▶ Required work
All entries below are to be written out again exactly, but no picture is to be copied.

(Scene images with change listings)
━━━

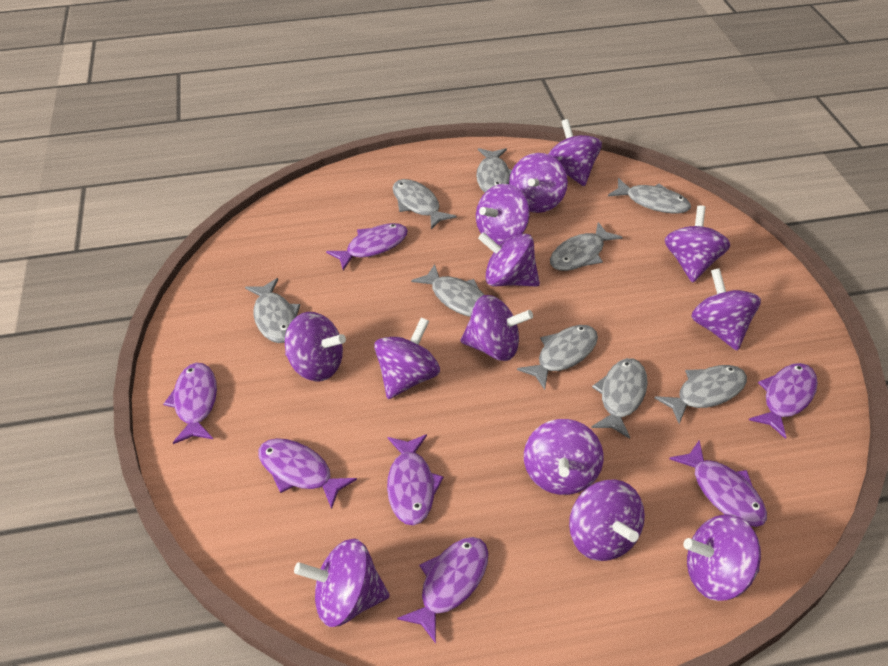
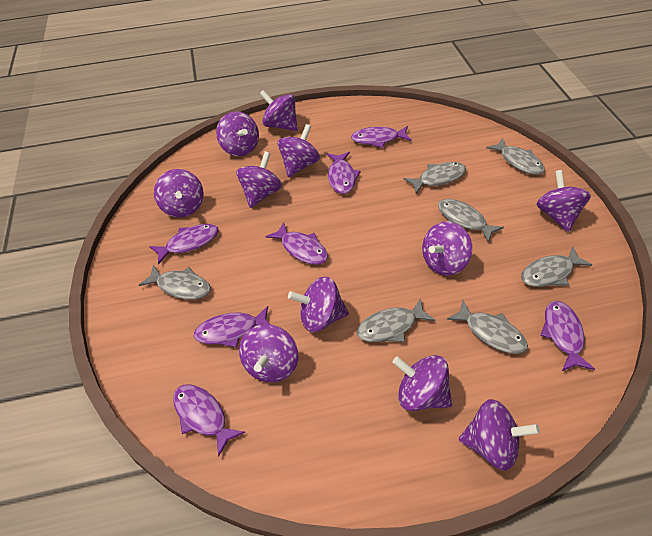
grey fish: 9 -> 7
purple spinning top: 13 -> 11

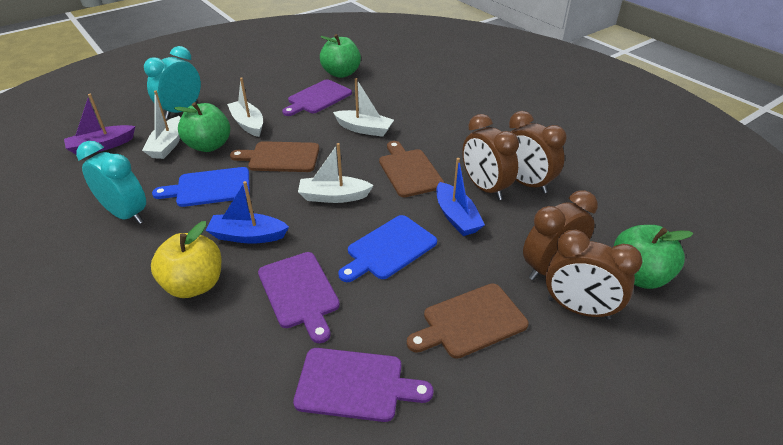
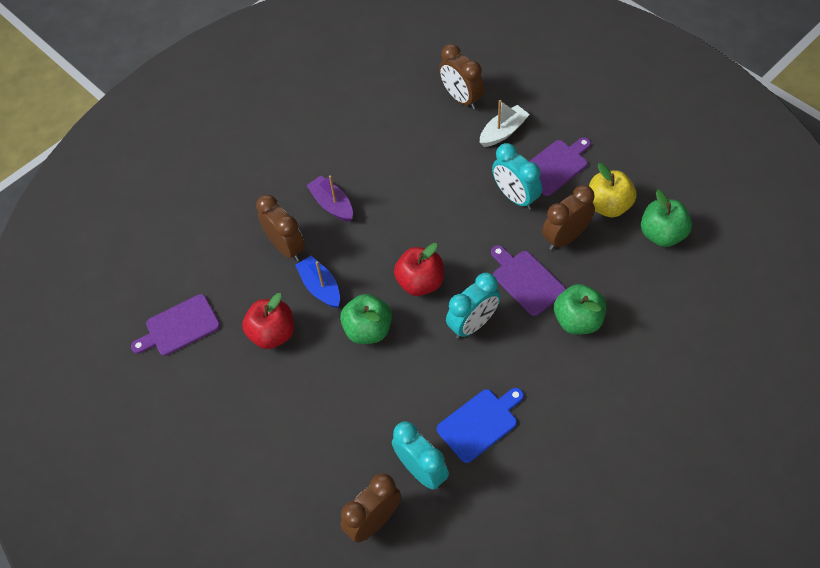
blue boat: 2 -> 1
blue cutting board: 2 -> 1
brown cutting board: 3 -> 0
red apple: 0 -> 2
turquoise clock: 2 -> 3
white boat: 4 -> 1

━━━

▶ Task result
grey fish: 9 -> 7
purple spinning top: 13 -> 11

blue boat: 2 -> 1
blue cutting board: 2 -> 1
brown cutting board: 3 -> 0
red apple: 0 -> 2
turquoise clock: 2 -> 3
white boat: 4 -> 1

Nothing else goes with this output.